» Stated exercise
Extract the lines below, starting at the first one and ending at the line that contains "prairies [124, 869]". Reproduce them verbatim.

» Dataset rows
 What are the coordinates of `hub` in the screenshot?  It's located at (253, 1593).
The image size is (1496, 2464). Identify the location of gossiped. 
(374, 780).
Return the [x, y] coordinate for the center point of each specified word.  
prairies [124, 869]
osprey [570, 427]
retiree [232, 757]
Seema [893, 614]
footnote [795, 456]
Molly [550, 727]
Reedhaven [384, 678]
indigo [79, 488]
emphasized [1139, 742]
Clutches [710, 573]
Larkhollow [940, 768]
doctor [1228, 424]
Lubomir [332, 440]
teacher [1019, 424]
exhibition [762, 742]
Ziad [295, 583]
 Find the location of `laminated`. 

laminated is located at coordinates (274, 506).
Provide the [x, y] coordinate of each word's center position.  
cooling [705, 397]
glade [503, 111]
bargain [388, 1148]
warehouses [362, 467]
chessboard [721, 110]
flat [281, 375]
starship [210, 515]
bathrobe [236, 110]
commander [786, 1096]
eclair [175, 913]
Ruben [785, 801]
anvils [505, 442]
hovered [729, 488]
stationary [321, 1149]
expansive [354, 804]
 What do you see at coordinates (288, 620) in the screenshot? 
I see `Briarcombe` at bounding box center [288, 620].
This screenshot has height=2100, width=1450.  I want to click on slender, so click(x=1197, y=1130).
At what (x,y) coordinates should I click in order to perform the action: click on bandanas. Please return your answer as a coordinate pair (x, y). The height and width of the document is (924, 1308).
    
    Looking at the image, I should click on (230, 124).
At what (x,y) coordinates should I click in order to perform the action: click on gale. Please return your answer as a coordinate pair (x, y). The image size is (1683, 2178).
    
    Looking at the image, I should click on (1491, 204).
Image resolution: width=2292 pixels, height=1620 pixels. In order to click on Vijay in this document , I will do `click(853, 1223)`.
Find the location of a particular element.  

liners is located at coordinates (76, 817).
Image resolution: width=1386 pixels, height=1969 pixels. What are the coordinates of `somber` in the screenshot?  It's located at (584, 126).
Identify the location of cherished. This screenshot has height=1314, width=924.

» Expected answer
 What are the coordinates of `hub` in the screenshot?  It's located at (253, 1593).
The image size is (1496, 2464). Identify the location of gossiped. 
(374, 780).
Return the [x, y] coordinate for the center point of each specified word.  
prairies [124, 869]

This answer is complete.